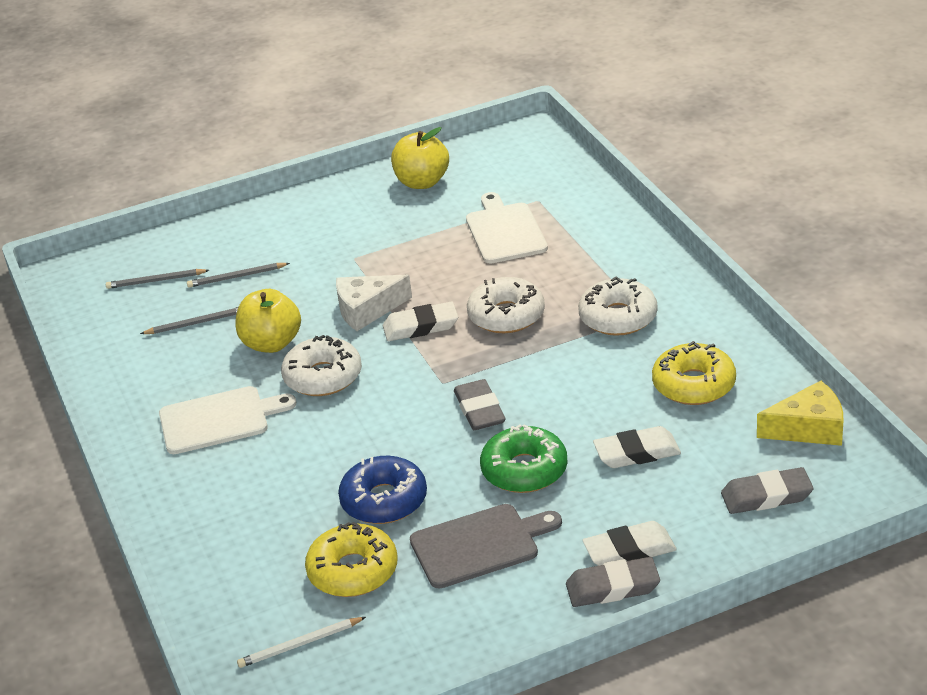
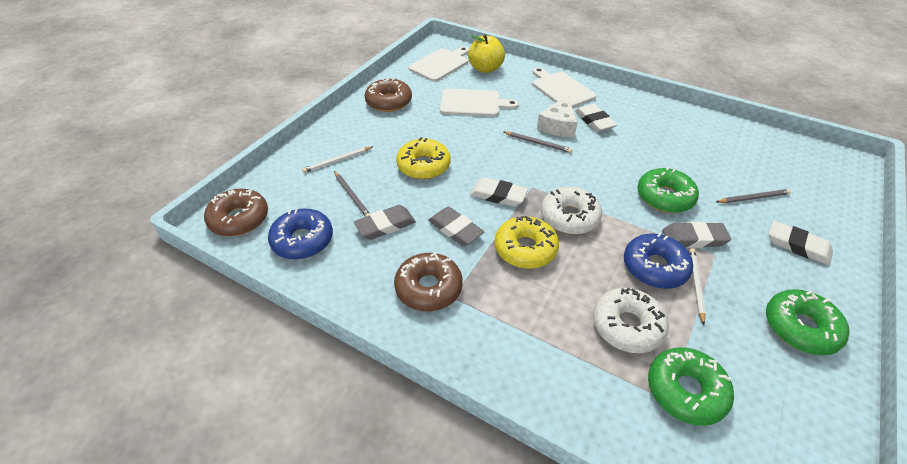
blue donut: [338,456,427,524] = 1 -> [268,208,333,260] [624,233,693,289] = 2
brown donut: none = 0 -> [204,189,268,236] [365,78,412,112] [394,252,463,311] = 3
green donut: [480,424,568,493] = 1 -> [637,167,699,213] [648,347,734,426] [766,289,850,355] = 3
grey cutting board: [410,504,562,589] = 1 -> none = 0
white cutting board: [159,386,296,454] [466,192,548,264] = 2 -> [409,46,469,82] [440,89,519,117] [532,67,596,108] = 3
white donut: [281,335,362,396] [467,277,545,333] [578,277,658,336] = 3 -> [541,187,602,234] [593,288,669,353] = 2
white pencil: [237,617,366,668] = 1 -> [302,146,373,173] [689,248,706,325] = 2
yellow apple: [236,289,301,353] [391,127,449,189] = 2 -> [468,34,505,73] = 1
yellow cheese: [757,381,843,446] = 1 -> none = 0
* * *
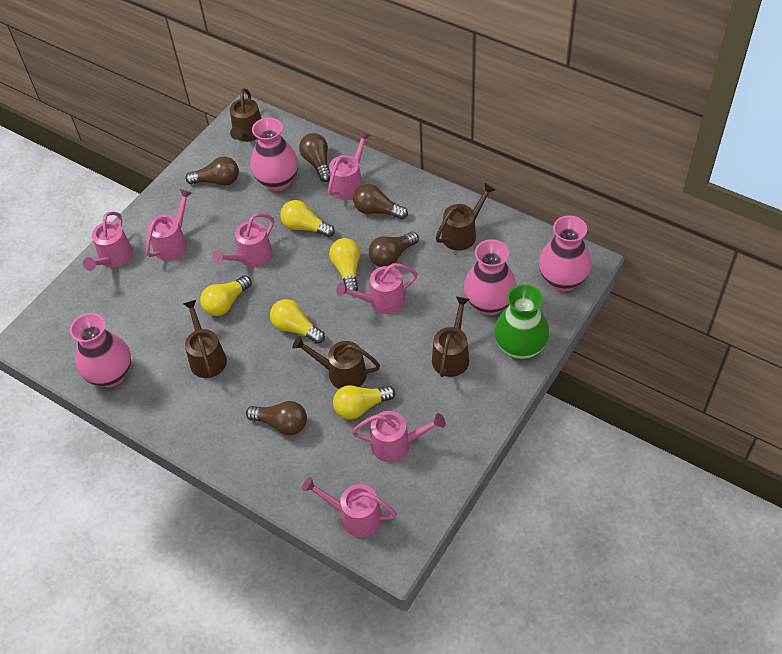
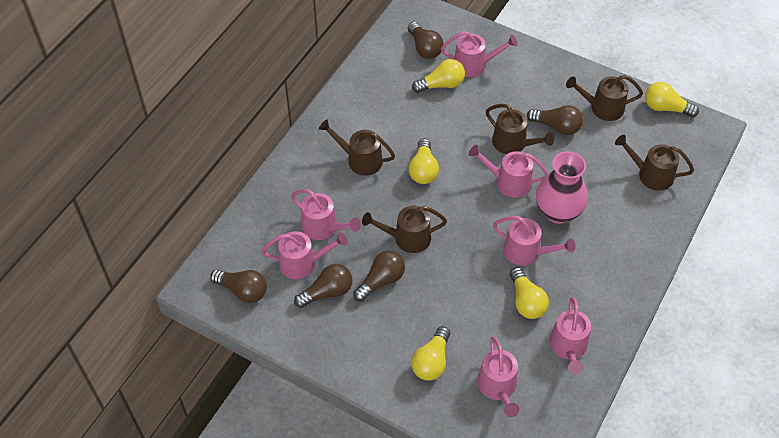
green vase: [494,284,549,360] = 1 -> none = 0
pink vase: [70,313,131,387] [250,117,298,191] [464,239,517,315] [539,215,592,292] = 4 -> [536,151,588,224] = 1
---
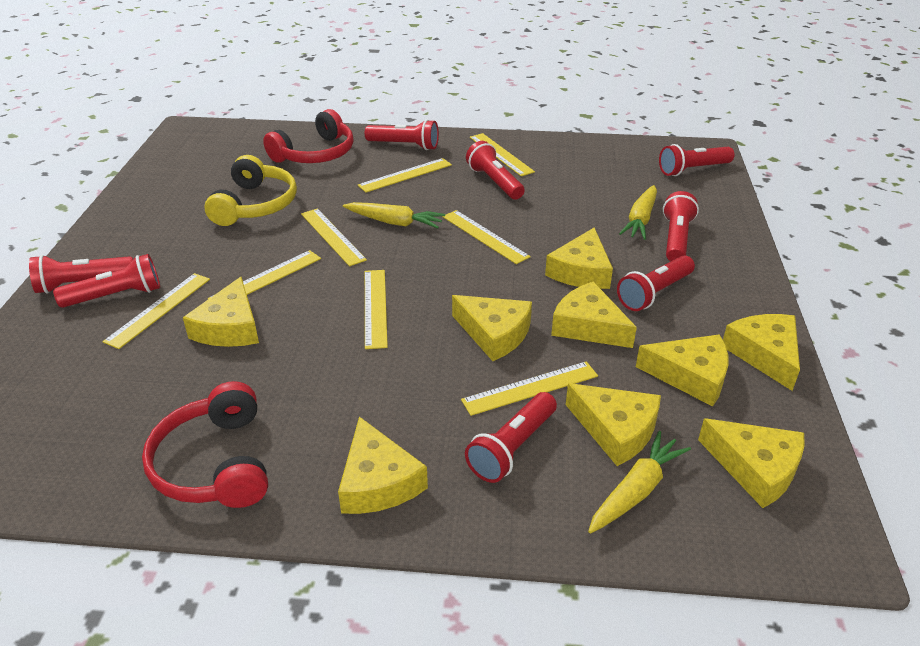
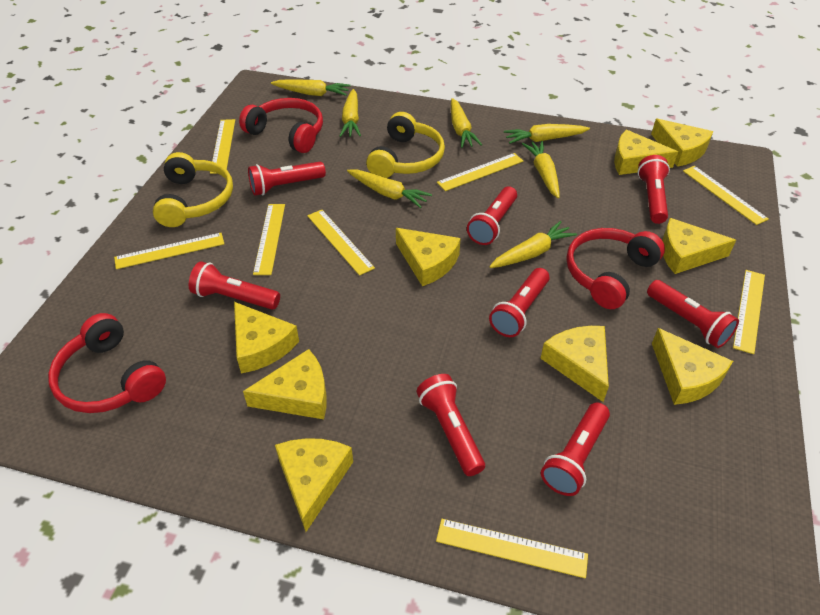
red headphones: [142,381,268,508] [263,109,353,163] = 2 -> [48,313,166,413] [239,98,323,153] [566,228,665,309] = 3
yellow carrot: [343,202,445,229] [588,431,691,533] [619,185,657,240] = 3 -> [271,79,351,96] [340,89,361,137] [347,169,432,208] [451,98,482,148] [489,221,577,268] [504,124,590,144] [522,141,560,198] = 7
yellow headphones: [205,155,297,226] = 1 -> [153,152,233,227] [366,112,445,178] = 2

* _INSTRUCTION_:
Set down exactly the lines of the data above, beginning with the line that has "blue donut: [338,456,427,524]" and ending with the line that has "white cutting board: [159,386,296,454]", and no others.

* _RESULT OF THIS EXERCISE_:
blue donut: [338,456,427,524] = 1 -> [268,208,333,260] [624,233,693,289] = 2
brown donut: none = 0 -> [204,189,268,236] [365,78,412,112] [394,252,463,311] = 3
green donut: [480,424,568,493] = 1 -> [637,167,699,213] [648,347,734,426] [766,289,850,355] = 3
grey cutting board: [410,504,562,589] = 1 -> none = 0
white cutting board: [159,386,296,454] [466,192,548,264] = 2 -> [409,46,469,82] [440,89,519,117] [532,67,596,108] = 3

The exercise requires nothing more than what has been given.